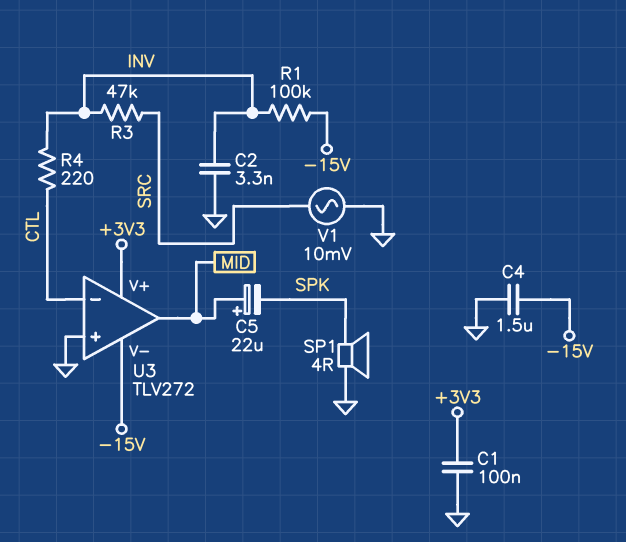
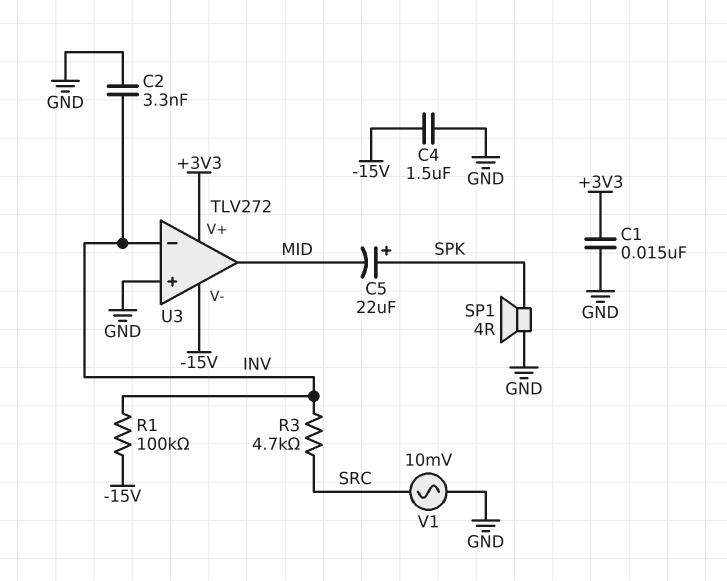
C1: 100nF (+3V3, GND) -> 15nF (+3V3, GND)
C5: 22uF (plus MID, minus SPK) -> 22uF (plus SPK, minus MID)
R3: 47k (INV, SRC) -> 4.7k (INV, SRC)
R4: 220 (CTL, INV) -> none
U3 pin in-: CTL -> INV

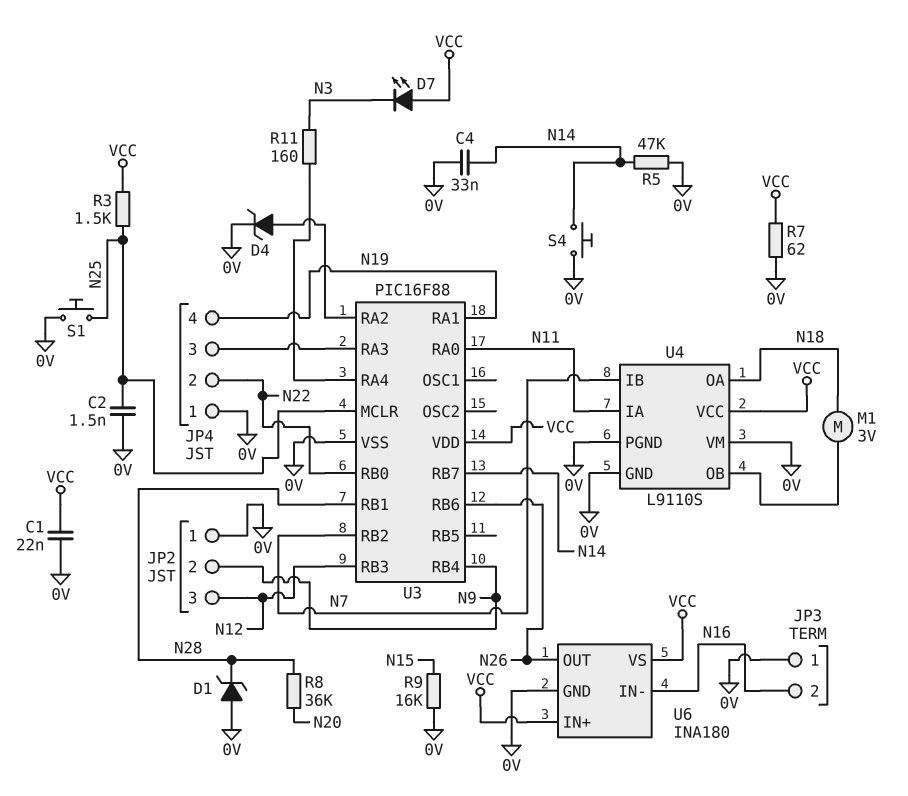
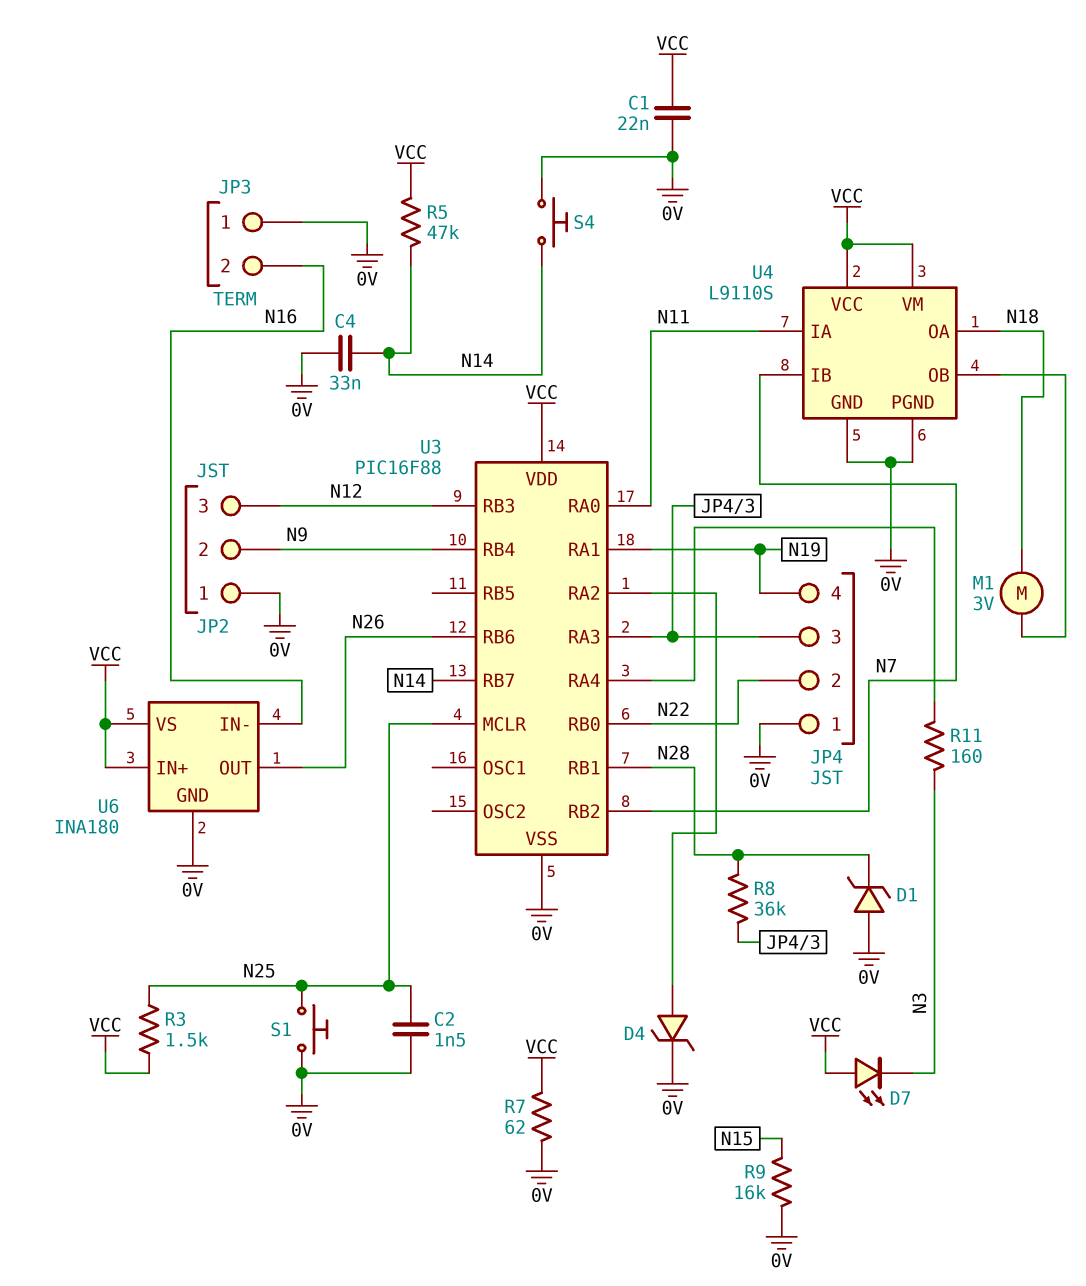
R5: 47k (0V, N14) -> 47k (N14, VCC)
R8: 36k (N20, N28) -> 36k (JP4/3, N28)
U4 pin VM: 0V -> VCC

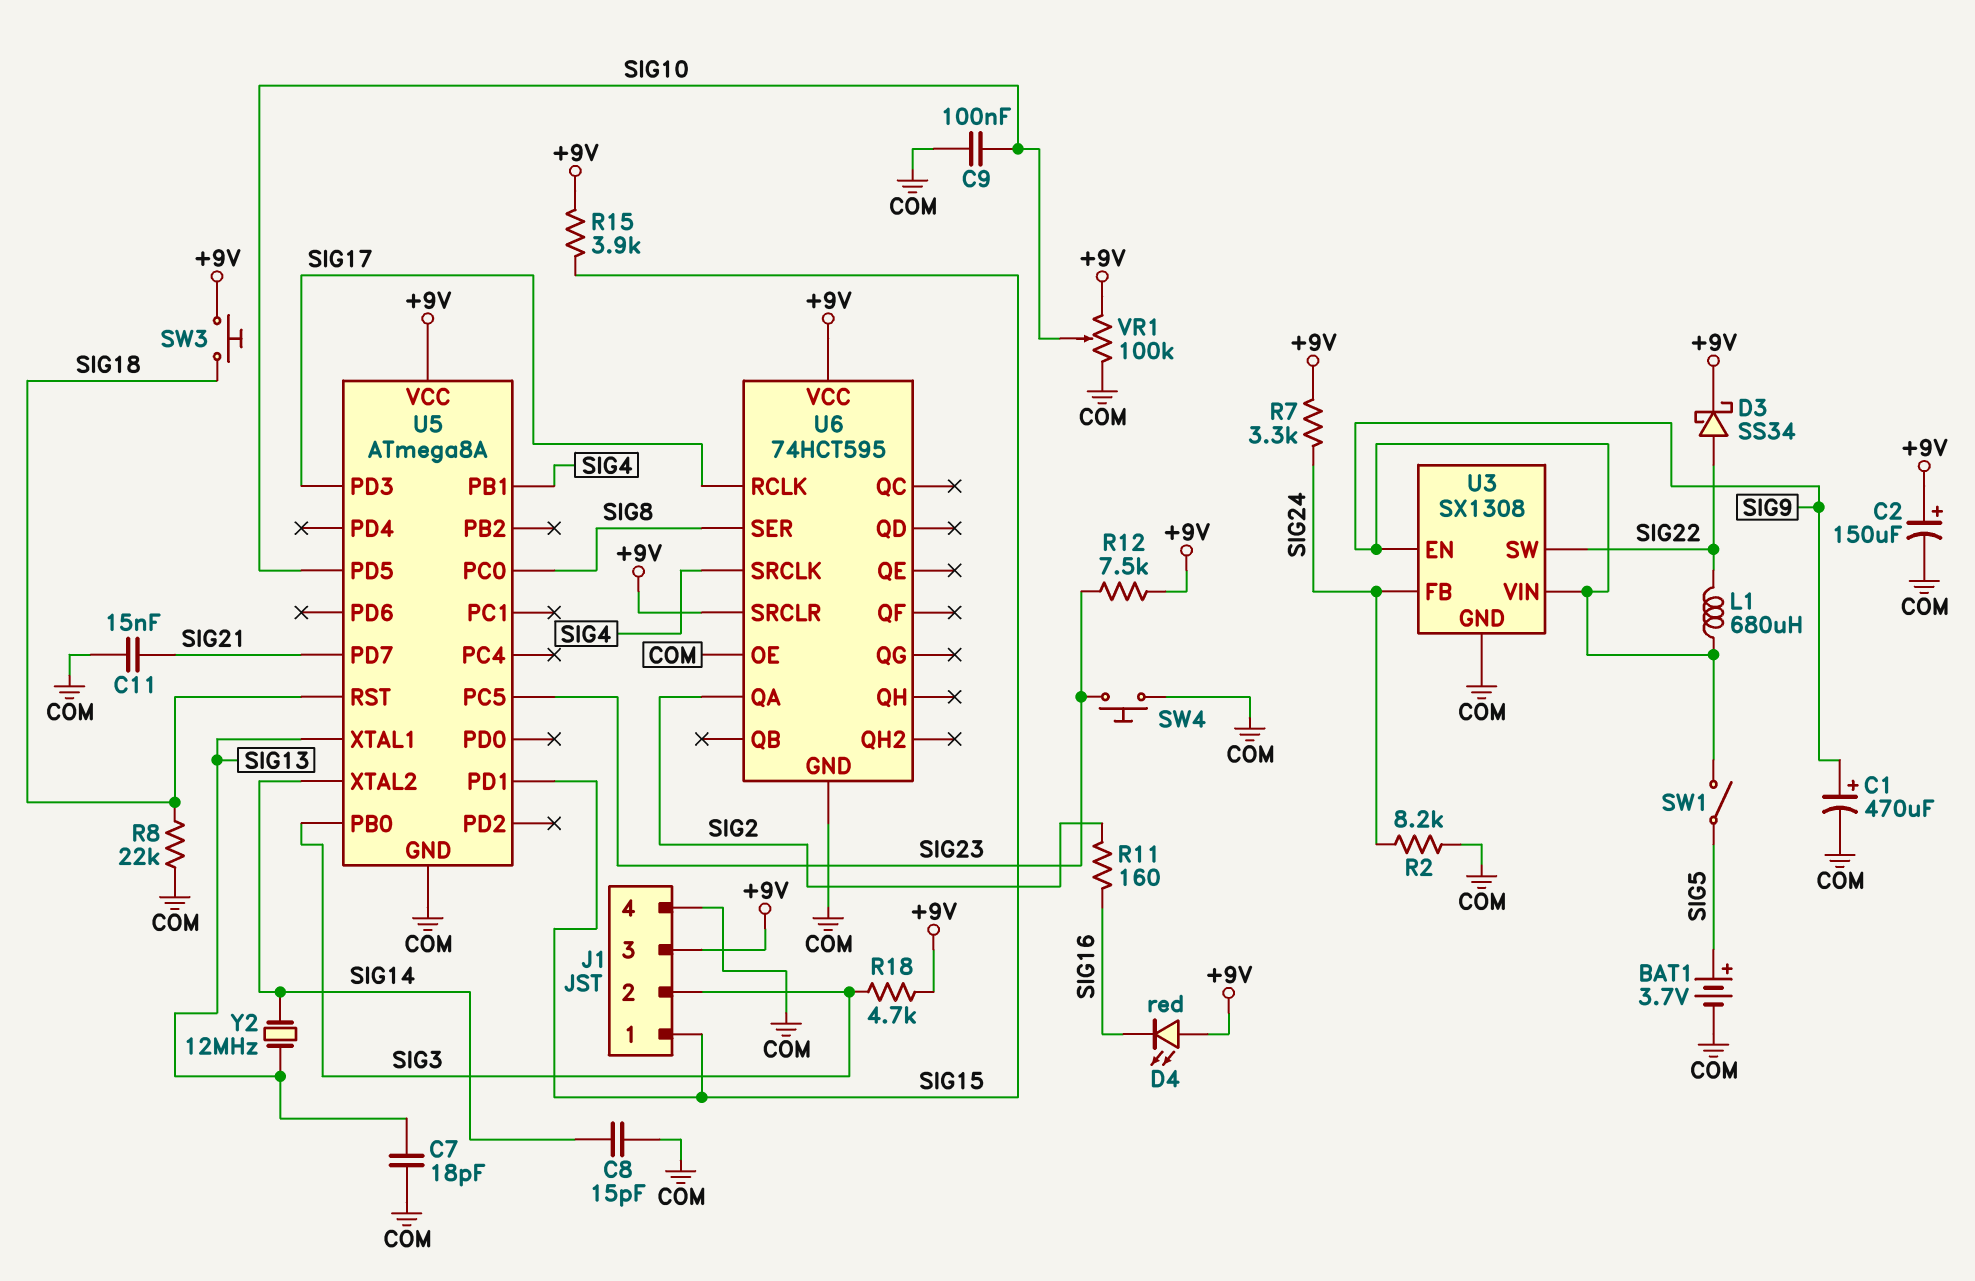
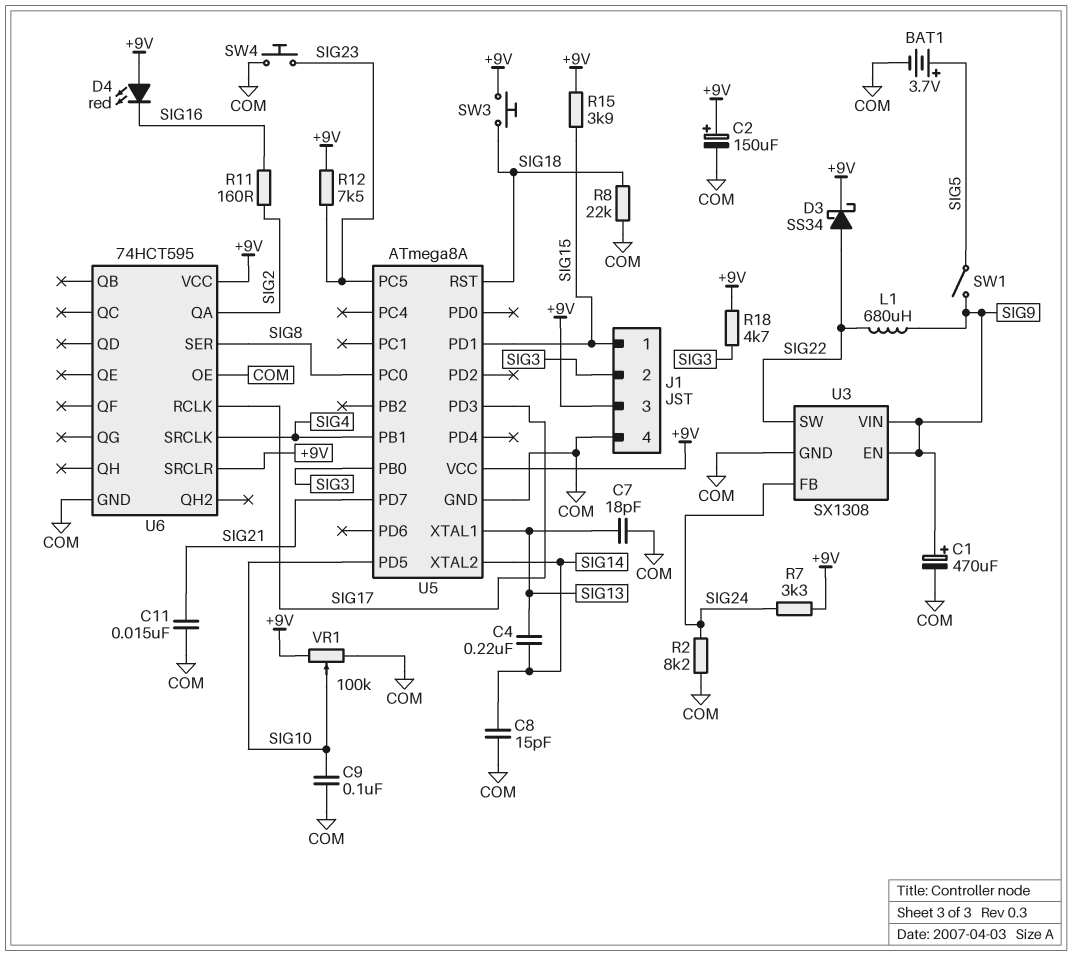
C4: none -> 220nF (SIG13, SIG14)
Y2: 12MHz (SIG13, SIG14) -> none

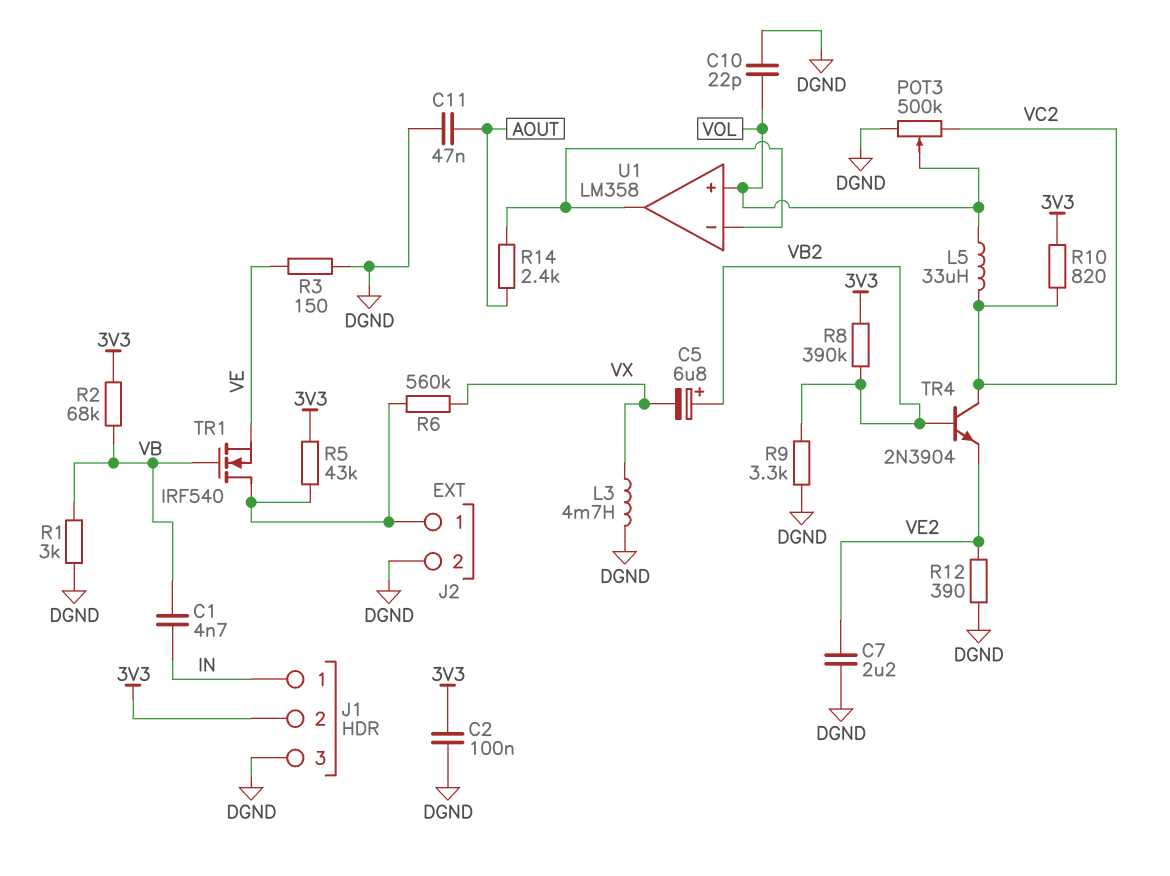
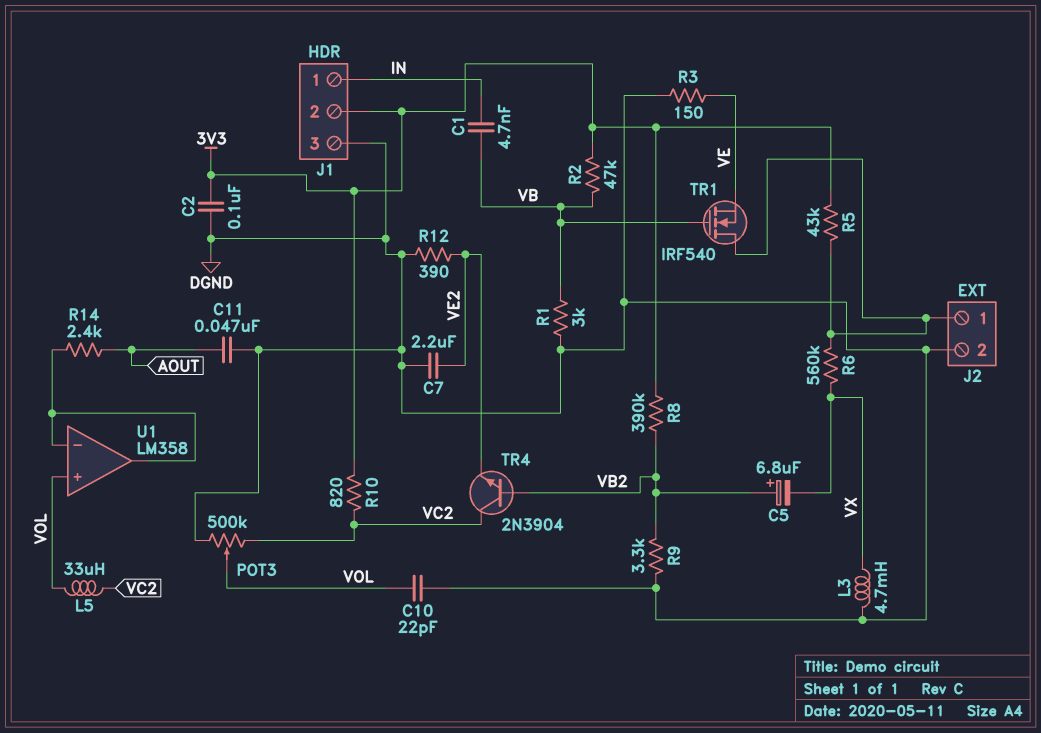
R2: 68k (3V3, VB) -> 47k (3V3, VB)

=======

◆ EXERCISE ◆
The material must be returned exactly, with its pictures omitted.

◆ EXERCISE ANSWER ◆
C1: 100nF (+3V3, GND) -> 15nF (+3V3, GND)
C5: 22uF (plus MID, minus SPK) -> 22uF (plus SPK, minus MID)
R3: 47k (INV, SRC) -> 4.7k (INV, SRC)
R4: 220 (CTL, INV) -> none
U3 pin in-: CTL -> INV

R5: 47k (0V, N14) -> 47k (N14, VCC)
R8: 36k (N20, N28) -> 36k (JP4/3, N28)
U4 pin VM: 0V -> VCC

C4: none -> 220nF (SIG13, SIG14)
Y2: 12MHz (SIG13, SIG14) -> none

R2: 68k (3V3, VB) -> 47k (3V3, VB)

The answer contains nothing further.